- EXERCISE DIRECTIONS: Set each record down exactly, excluding all images.

Object change listings

- - - -

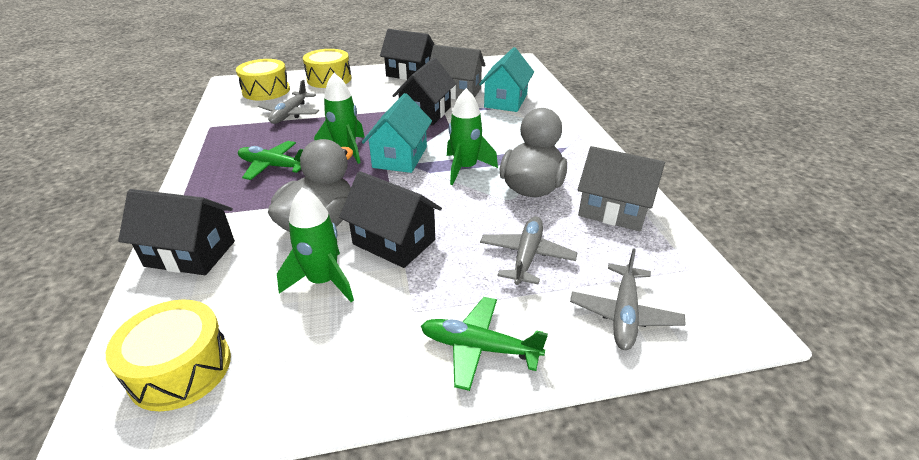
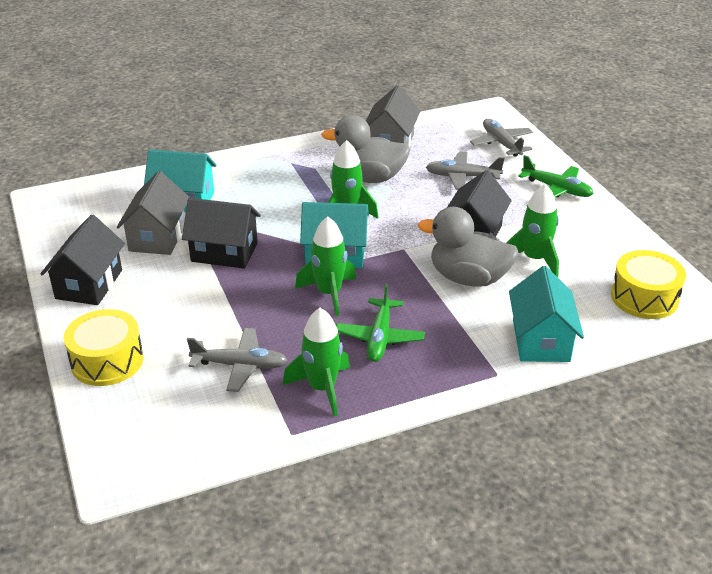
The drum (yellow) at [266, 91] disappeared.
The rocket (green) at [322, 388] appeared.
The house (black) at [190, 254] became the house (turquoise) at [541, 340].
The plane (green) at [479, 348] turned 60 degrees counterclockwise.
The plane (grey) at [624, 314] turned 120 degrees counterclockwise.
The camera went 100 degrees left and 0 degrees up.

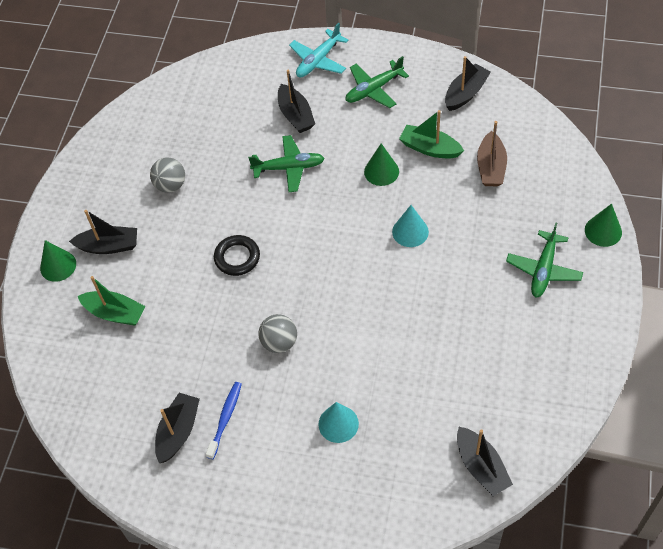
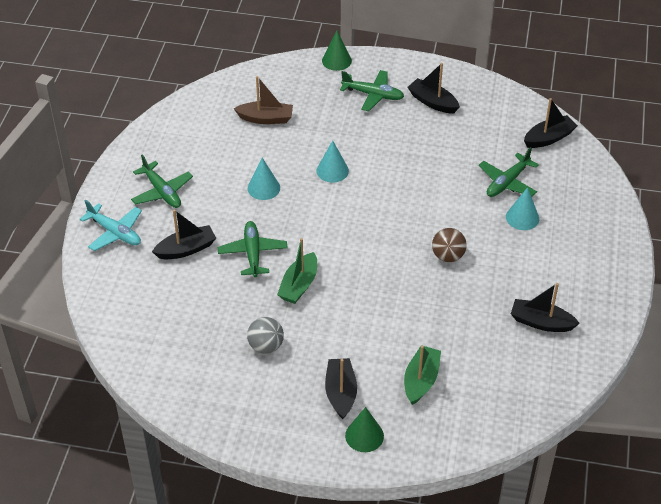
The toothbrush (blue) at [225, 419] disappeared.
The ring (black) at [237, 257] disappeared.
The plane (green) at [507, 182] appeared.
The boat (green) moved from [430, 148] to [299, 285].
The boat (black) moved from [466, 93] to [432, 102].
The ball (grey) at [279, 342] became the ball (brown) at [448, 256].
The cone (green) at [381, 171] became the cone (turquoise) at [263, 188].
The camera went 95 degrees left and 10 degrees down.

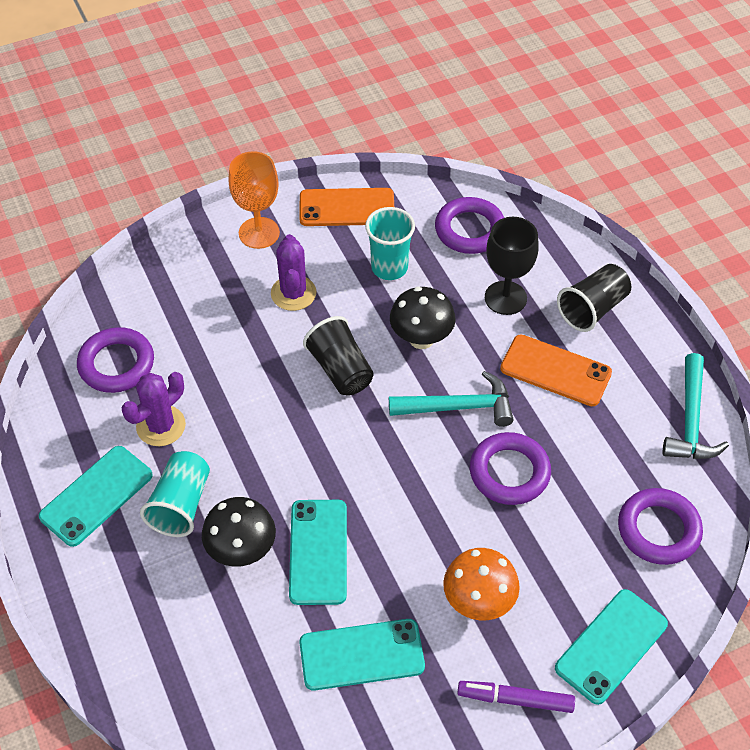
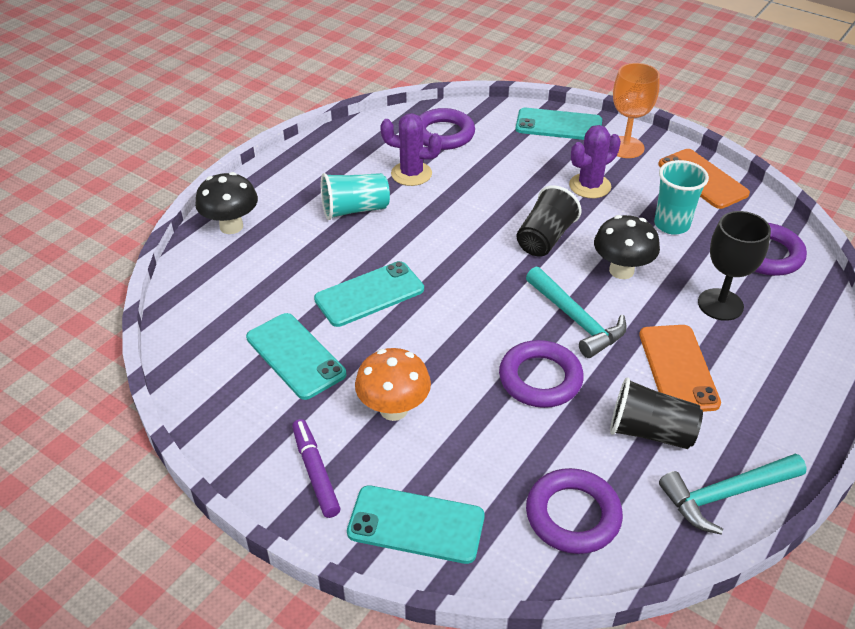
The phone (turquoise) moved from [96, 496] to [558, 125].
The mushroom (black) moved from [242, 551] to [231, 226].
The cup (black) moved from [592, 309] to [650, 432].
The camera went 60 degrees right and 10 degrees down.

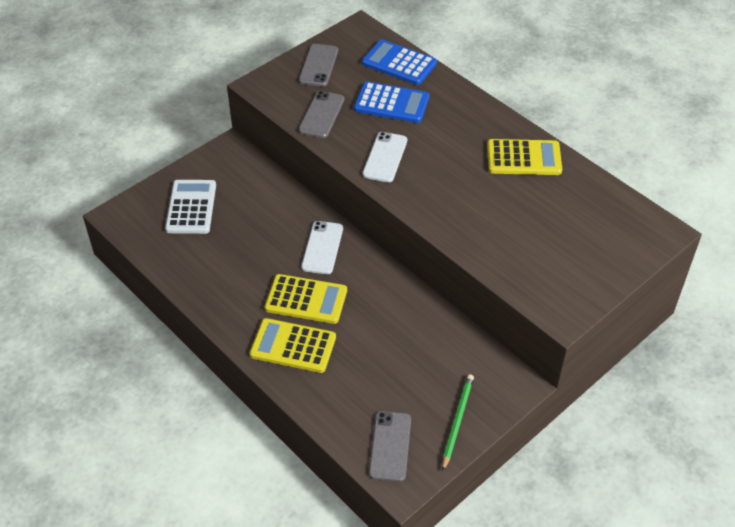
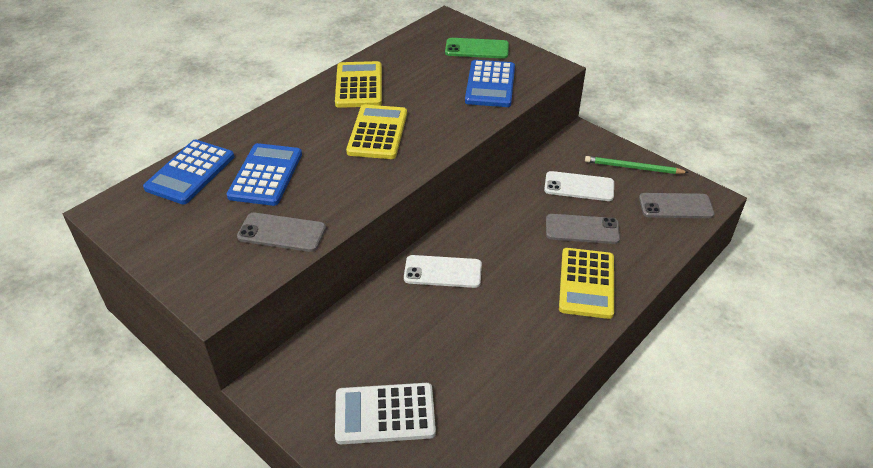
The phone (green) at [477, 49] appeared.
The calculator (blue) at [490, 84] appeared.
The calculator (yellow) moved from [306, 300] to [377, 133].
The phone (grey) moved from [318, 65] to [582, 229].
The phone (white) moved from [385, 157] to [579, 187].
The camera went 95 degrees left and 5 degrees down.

- - - -

- WRITTEN RESPONSE:
The drum (yellow) at [266, 91] disappeared.
The rocket (green) at [322, 388] appeared.
The house (black) at [190, 254] became the house (turquoise) at [541, 340].
The plane (green) at [479, 348] turned 60 degrees counterclockwise.
The plane (grey) at [624, 314] turned 120 degrees counterclockwise.
The camera went 100 degrees left and 0 degrees up.

The toothbrush (blue) at [225, 419] disappeared.
The ring (black) at [237, 257] disappeared.
The plane (green) at [507, 182] appeared.
The boat (green) moved from [430, 148] to [299, 285].
The boat (black) moved from [466, 93] to [432, 102].
The ball (grey) at [279, 342] became the ball (brown) at [448, 256].
The cone (green) at [381, 171] became the cone (turquoise) at [263, 188].
The camera went 95 degrees left and 10 degrees down.

The phone (turquoise) moved from [96, 496] to [558, 125].
The mushroom (black) moved from [242, 551] to [231, 226].
The cup (black) moved from [592, 309] to [650, 432].
The camera went 60 degrees right and 10 degrees down.

The phone (green) at [477, 49] appeared.
The calculator (blue) at [490, 84] appeared.
The calculator (yellow) moved from [306, 300] to [377, 133].
The phone (grey) moved from [318, 65] to [582, 229].
The phone (white) moved from [385, 157] to [579, 187].
The camera went 95 degrees left and 5 degrees down.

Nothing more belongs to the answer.